Using the data below, return word for word every line from the one holding "none -> brown plate I9 level 2" down to the one holding "orange brick E7:E8". Leave pictures out.

(Before-and-after object lists)
______

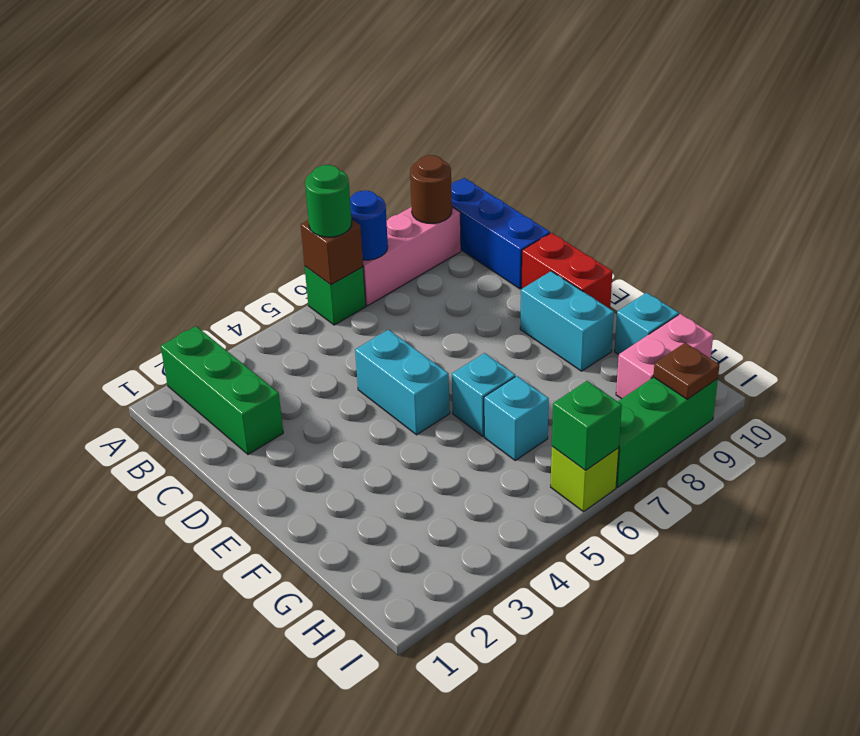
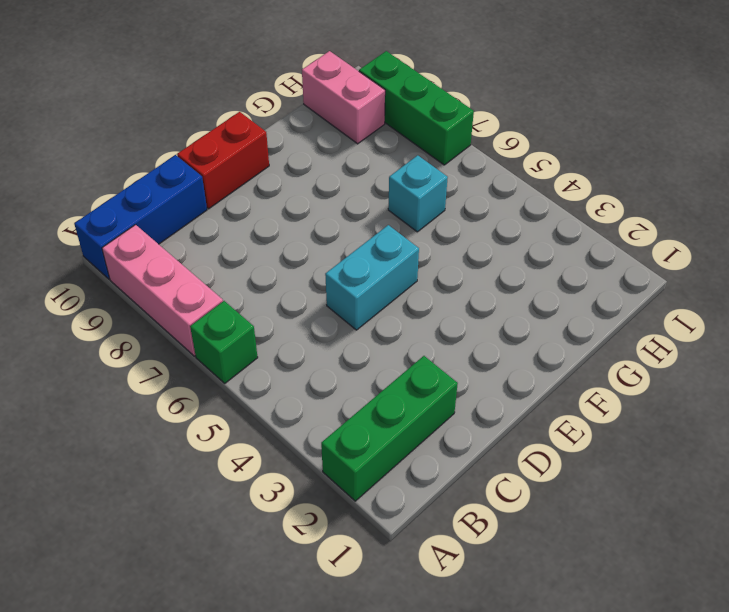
none -> cyan brick E9:F9 level 1
none -> cyan brick F6 level 1
none -> cyan brick G10 level 1

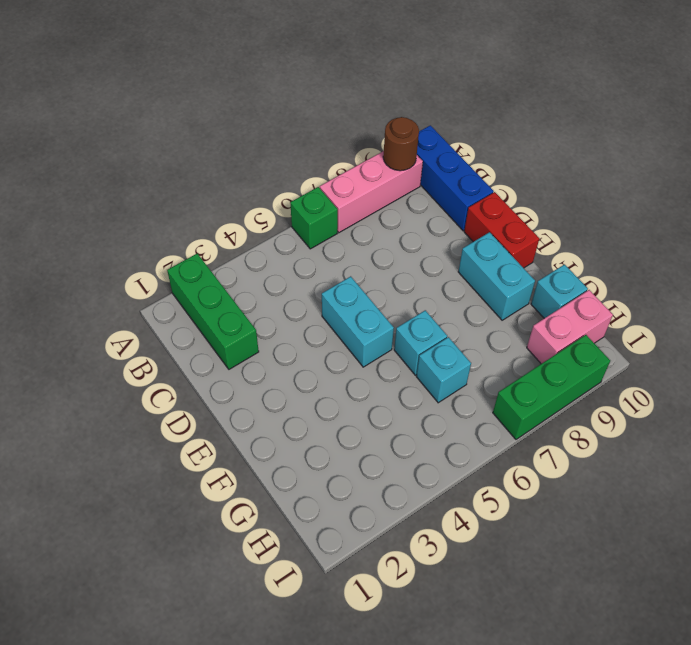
none -> lime brick I6 level 1
none -> brown brick A6 level 2
none -> blue round brick A7 level 2

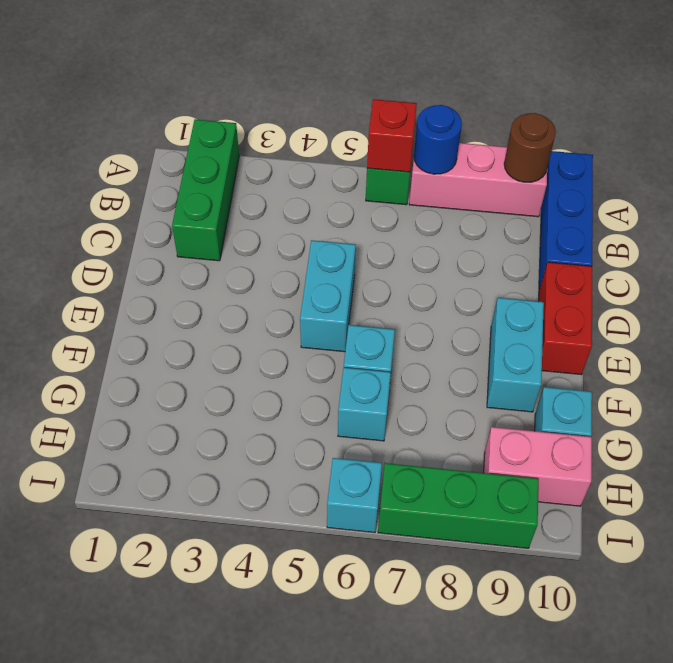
red brick A6 level 2 -> brown brick A6 level 2
cyan brick I6 level 1 -> lime brick I6 level 1
none -> green brick I6 level 2
none -> brown plate I9 level 2
none -> green round brick A6 level 3

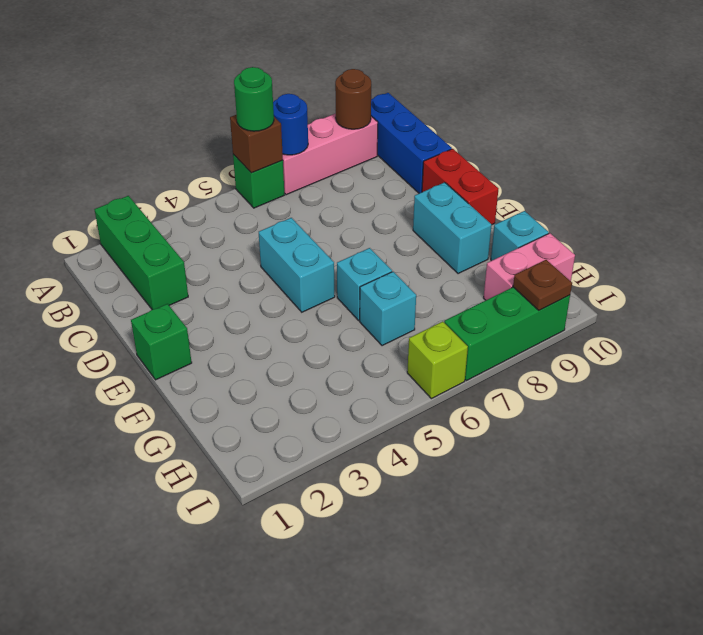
green brick E1 level 1 -> green brick I6 level 2

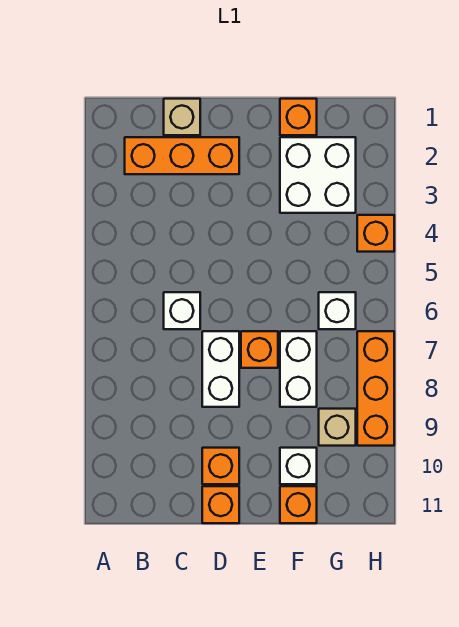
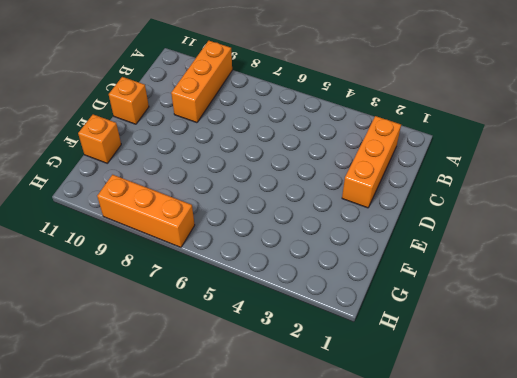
orange brick A9:C9 level 1 -> none
none -> tan brick C1 level 1
none -> white brick C6 level 1
none -> white brick D7:D8 level 1

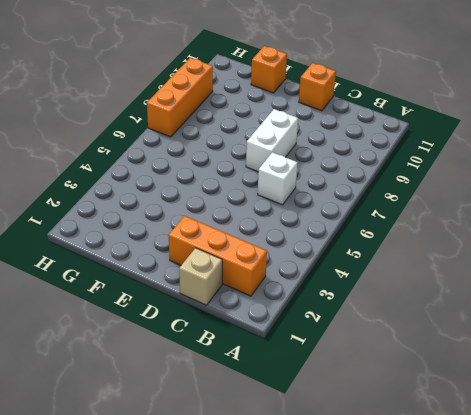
none -> orange brick D10 level 1
none -> orange brick E7 level 1
none -> orange brick F1 level 1

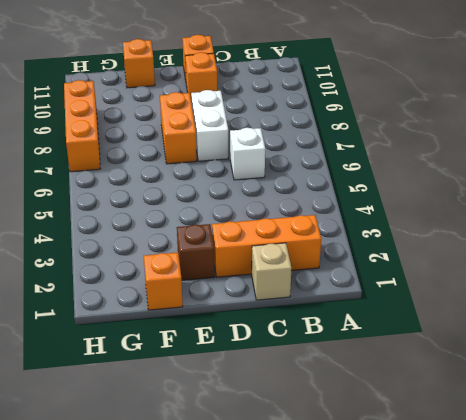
brown brick E2 level 1 -> none
orange brick E7:E8 level 1 -> orange brick E7 level 1
none -> white brick F2:G3 level 1
none -> white brick F7:F8 level 1
none -> white brick F10 level 1

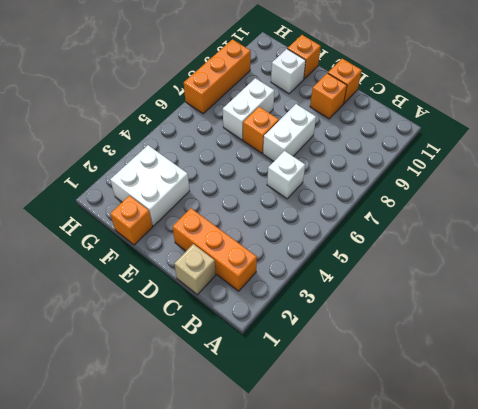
none -> white brick G6 level 1
none -> tan brick G9 level 1
none -> orange brick H4 level 1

______

_Finished task_.
none -> brown plate I9 level 2
none -> green round brick A6 level 3

green brick E1 level 1 -> green brick I6 level 2

orange brick A9:C9 level 1 -> none
none -> tan brick C1 level 1
none -> white brick C6 level 1
none -> white brick D7:D8 level 1

none -> orange brick D10 level 1
none -> orange brick E7 level 1
none -> orange brick F1 level 1

brown brick E2 level 1 -> none
orange brick E7:E8 level 1 -> orange brick E7 level 1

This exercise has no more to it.